* _Material for this task_:
* * * * *

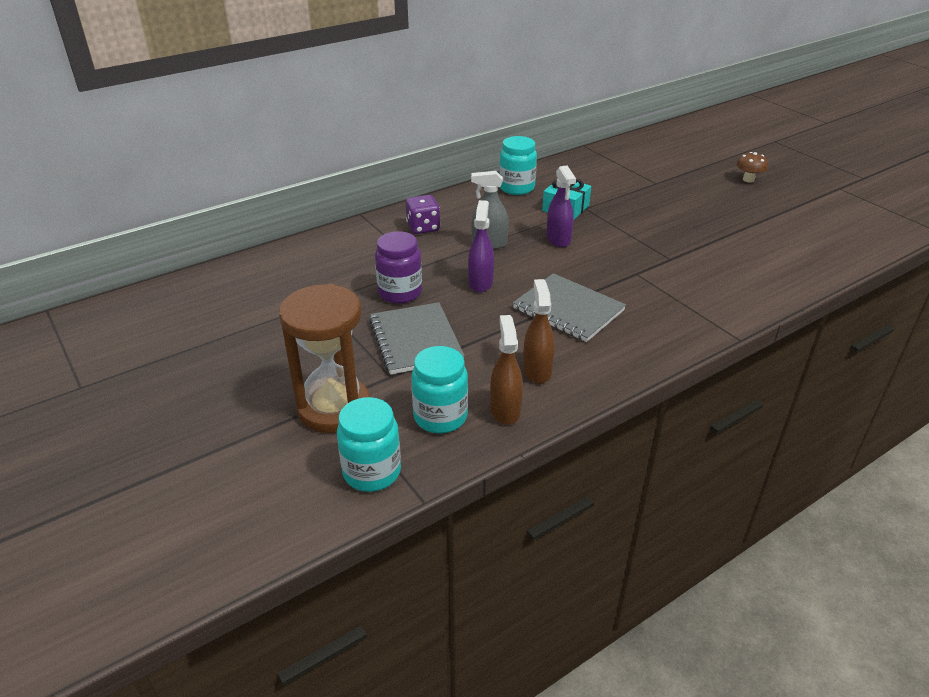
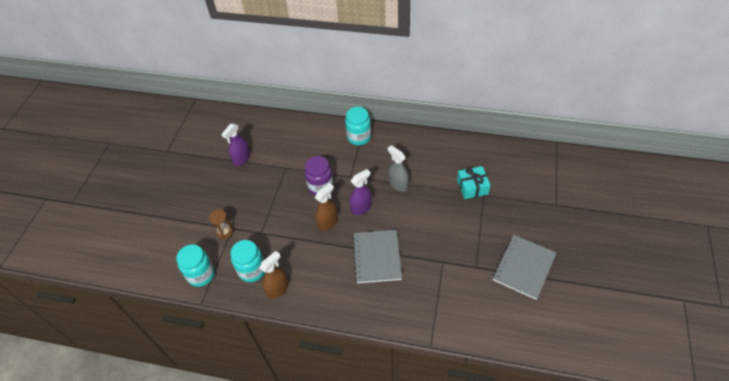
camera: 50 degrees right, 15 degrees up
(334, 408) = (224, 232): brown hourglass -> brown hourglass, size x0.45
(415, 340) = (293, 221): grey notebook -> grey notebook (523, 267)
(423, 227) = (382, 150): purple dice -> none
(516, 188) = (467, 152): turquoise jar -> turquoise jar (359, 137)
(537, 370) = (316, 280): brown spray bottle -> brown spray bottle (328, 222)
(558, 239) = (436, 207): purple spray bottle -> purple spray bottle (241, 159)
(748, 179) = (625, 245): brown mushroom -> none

* * * * *

* _What needs to be done_: Every line of the data should be transcribed exactly. Omit the images.

* _Your solution_:
camera: 50 degrees right, 15 degrees up
(334, 408) = (224, 232): brown hourglass -> brown hourglass, size x0.45
(415, 340) = (293, 221): grey notebook -> grey notebook (523, 267)
(423, 227) = (382, 150): purple dice -> none
(516, 188) = (467, 152): turquoise jar -> turquoise jar (359, 137)
(537, 370) = (316, 280): brown spray bottle -> brown spray bottle (328, 222)
(558, 239) = (436, 207): purple spray bottle -> purple spray bottle (241, 159)
(748, 179) = (625, 245): brown mushroom -> none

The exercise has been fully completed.